WORK REQUEST: All lines that hold the string "glasses" should be copied. Find them in the listing below.

DATA PROVIDED:
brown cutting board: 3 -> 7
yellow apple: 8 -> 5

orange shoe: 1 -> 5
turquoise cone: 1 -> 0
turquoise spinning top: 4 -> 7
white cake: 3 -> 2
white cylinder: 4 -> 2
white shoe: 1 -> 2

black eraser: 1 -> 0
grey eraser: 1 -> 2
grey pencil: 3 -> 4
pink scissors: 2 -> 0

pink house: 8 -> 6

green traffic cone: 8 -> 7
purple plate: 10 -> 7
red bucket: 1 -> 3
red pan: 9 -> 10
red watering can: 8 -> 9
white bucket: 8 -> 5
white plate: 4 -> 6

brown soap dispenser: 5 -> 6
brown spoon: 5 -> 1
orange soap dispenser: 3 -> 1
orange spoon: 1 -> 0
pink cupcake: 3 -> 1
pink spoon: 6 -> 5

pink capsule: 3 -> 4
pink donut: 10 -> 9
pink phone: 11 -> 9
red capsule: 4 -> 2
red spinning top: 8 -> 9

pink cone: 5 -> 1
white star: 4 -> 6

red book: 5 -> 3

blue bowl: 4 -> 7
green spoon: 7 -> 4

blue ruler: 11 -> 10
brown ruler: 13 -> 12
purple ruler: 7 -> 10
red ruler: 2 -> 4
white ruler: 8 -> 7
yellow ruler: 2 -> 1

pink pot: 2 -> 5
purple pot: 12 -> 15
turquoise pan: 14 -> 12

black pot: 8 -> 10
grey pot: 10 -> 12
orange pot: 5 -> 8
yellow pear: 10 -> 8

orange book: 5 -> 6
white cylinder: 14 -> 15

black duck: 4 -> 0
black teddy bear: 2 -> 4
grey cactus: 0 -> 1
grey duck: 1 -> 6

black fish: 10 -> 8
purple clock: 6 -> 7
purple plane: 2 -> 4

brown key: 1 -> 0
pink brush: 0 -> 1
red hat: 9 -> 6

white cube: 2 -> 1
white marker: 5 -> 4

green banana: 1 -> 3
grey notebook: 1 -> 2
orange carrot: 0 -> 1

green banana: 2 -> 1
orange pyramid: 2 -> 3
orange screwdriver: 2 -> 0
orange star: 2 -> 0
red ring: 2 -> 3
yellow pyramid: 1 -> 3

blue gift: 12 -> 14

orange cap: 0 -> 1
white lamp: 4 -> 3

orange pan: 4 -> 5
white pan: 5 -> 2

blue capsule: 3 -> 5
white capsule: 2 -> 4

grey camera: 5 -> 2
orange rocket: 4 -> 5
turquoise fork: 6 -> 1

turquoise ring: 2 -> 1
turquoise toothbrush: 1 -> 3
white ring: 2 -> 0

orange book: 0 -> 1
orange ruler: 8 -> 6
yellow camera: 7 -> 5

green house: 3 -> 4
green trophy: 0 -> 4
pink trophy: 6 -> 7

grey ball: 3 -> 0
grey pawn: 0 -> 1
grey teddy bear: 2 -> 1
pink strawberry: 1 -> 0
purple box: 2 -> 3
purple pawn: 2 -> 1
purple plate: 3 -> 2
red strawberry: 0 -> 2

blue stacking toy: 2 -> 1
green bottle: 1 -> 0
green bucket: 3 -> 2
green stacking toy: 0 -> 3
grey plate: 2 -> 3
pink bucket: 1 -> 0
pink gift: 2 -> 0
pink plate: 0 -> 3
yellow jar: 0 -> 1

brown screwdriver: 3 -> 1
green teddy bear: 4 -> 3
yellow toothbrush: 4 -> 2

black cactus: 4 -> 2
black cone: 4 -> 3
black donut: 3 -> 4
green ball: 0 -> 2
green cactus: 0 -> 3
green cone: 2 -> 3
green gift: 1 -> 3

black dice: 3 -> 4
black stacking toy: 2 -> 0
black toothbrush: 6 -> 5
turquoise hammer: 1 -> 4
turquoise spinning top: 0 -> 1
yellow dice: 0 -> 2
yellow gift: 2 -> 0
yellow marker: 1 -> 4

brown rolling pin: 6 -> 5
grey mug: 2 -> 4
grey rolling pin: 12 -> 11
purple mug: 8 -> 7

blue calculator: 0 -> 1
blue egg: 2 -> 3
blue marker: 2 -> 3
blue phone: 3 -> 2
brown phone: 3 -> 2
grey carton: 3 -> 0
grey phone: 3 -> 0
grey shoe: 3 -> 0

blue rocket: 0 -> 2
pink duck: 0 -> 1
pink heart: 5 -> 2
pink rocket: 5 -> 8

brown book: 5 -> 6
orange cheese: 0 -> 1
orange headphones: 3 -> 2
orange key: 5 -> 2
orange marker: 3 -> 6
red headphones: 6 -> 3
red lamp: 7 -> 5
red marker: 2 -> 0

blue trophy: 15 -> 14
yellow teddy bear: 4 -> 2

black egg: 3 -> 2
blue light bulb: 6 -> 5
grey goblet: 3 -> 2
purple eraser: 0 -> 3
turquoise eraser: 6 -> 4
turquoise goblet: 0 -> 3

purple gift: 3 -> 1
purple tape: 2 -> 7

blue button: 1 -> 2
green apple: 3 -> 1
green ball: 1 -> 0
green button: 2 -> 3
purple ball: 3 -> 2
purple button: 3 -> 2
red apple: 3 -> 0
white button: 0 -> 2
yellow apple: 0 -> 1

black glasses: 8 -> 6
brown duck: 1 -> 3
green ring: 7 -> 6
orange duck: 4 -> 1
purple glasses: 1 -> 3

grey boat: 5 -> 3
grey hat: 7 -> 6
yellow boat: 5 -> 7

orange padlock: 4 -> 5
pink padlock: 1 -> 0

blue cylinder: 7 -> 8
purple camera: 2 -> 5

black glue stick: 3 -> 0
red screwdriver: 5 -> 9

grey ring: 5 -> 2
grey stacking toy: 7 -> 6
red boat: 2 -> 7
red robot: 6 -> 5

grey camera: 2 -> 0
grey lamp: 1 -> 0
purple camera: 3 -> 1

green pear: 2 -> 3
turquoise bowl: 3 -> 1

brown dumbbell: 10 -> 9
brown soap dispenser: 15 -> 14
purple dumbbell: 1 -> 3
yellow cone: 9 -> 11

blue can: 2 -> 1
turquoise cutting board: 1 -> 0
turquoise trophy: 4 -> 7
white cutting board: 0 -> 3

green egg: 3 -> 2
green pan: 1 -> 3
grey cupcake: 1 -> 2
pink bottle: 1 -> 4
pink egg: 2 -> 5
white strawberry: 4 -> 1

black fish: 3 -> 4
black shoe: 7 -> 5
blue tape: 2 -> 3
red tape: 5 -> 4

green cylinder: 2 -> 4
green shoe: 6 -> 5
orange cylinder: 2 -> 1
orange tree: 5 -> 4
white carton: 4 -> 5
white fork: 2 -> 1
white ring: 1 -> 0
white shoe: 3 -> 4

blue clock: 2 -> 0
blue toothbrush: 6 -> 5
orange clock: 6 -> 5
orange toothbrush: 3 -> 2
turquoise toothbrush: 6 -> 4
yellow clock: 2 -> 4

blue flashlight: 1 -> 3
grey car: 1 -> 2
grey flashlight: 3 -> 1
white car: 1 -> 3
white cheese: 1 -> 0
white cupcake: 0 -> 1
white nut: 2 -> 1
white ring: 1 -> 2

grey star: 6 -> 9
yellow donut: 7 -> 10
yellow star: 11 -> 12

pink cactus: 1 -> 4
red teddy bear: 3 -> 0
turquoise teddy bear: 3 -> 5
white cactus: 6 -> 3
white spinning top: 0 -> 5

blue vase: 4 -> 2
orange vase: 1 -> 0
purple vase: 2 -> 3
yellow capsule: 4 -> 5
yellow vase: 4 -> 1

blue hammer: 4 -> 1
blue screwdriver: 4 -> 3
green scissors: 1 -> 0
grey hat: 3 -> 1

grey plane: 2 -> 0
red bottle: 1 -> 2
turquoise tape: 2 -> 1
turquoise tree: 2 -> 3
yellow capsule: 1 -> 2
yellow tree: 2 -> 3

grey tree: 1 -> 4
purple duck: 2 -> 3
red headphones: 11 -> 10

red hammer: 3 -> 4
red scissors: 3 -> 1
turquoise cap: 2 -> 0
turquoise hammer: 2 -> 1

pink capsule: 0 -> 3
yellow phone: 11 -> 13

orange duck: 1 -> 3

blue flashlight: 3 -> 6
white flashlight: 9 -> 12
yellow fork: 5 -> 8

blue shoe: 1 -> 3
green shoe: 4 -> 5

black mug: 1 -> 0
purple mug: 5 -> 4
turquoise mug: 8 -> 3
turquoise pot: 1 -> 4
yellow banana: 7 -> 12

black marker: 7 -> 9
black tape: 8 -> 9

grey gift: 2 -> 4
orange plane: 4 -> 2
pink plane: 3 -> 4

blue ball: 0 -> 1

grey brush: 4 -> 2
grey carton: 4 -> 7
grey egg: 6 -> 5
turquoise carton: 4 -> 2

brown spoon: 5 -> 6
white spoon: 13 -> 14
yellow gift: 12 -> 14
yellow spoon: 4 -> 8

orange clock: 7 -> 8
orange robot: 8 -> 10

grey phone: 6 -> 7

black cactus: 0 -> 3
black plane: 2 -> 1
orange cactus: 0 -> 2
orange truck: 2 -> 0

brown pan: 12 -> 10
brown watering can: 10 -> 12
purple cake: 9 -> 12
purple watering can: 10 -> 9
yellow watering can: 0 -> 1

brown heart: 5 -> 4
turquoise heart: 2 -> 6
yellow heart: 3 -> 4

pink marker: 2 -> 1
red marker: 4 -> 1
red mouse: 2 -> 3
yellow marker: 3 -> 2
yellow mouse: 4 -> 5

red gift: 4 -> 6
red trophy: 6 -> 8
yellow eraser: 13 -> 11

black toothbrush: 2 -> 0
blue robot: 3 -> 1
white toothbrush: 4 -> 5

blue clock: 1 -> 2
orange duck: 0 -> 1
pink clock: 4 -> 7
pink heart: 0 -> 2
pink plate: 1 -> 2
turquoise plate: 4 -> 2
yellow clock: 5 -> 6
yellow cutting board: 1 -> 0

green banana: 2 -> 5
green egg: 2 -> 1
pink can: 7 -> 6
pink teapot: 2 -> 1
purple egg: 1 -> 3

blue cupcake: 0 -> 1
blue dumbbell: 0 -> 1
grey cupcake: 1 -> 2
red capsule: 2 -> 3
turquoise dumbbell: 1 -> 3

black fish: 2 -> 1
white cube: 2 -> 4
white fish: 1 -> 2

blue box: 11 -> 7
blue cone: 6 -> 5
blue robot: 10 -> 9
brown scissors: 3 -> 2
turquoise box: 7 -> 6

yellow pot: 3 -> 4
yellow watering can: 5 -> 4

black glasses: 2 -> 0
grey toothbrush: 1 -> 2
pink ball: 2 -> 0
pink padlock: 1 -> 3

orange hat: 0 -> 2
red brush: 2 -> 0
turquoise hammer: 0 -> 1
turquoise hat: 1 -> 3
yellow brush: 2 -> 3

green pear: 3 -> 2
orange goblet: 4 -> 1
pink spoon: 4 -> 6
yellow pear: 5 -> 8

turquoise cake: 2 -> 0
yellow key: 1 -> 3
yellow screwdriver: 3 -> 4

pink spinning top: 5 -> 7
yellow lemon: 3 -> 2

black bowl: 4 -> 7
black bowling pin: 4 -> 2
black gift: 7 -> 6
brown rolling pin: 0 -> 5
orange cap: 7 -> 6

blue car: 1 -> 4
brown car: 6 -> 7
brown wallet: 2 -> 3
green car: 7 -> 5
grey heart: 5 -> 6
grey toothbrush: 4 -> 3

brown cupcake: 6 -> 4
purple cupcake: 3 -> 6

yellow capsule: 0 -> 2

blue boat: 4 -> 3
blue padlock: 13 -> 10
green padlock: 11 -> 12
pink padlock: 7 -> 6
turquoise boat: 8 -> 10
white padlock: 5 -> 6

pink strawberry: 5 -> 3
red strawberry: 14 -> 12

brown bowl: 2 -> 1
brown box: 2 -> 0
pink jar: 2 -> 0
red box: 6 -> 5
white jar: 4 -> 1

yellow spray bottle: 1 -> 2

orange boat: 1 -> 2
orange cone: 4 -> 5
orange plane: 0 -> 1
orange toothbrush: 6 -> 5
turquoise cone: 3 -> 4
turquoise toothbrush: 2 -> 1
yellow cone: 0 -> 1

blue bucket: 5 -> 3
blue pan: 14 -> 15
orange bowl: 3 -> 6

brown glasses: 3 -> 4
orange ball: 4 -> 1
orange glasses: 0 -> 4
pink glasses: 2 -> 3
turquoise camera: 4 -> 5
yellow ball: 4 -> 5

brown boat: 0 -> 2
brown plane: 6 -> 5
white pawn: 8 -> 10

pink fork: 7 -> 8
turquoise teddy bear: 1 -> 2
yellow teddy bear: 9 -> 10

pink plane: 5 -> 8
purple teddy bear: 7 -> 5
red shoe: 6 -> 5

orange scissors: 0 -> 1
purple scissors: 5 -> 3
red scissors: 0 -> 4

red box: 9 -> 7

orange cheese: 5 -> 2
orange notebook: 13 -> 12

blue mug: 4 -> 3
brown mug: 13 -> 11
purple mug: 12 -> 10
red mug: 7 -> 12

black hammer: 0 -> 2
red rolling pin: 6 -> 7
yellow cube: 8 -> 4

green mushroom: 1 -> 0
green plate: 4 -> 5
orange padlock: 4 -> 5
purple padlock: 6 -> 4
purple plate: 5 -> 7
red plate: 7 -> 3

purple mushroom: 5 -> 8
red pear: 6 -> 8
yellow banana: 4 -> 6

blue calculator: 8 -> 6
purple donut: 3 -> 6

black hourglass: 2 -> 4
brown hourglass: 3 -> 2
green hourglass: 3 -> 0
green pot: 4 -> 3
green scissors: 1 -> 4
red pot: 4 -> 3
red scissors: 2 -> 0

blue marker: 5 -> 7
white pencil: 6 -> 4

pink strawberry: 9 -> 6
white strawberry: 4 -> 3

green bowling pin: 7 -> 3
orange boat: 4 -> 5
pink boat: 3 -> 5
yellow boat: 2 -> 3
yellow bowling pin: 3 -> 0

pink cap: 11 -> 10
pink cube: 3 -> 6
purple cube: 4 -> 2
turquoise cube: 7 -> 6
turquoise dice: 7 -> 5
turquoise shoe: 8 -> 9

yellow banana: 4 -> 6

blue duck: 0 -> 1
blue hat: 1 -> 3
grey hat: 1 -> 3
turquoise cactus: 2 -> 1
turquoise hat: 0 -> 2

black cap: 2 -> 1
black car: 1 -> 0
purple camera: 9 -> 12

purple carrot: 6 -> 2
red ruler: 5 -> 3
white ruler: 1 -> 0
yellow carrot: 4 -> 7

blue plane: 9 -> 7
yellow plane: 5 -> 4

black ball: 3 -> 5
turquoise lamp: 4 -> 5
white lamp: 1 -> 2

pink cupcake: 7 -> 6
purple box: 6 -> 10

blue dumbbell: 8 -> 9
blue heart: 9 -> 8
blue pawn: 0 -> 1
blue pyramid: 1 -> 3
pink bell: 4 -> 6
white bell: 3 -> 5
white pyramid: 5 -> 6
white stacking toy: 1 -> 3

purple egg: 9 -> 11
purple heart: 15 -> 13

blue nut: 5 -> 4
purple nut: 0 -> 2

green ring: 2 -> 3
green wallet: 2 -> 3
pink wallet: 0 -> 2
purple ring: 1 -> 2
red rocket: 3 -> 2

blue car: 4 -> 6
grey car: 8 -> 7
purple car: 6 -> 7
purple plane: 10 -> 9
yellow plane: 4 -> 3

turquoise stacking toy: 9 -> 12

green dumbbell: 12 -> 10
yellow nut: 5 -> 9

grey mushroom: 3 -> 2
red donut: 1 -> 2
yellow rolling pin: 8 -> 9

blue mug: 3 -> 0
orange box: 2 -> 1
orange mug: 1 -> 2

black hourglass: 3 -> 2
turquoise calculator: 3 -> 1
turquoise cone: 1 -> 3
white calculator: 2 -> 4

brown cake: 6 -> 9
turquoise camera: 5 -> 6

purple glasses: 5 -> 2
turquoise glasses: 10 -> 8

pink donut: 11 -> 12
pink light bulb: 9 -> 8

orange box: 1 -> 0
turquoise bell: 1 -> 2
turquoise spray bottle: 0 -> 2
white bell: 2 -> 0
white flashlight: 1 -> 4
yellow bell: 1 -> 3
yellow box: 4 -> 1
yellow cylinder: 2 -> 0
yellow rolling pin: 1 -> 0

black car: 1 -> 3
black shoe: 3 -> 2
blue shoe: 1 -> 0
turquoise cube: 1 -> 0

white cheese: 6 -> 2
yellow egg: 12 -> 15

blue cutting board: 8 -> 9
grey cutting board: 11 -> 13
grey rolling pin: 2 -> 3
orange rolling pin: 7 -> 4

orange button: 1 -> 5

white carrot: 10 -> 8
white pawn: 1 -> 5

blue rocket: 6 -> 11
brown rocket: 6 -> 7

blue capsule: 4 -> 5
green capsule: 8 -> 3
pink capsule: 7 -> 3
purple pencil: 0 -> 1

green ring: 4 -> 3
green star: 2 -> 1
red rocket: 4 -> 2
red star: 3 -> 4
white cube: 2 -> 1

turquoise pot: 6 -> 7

RESULT OF THIS EXERCISE:
black glasses: 8 -> 6
purple glasses: 1 -> 3
black glasses: 2 -> 0
brown glasses: 3 -> 4
orange glasses: 0 -> 4
pink glasses: 2 -> 3
purple glasses: 5 -> 2
turquoise glasses: 10 -> 8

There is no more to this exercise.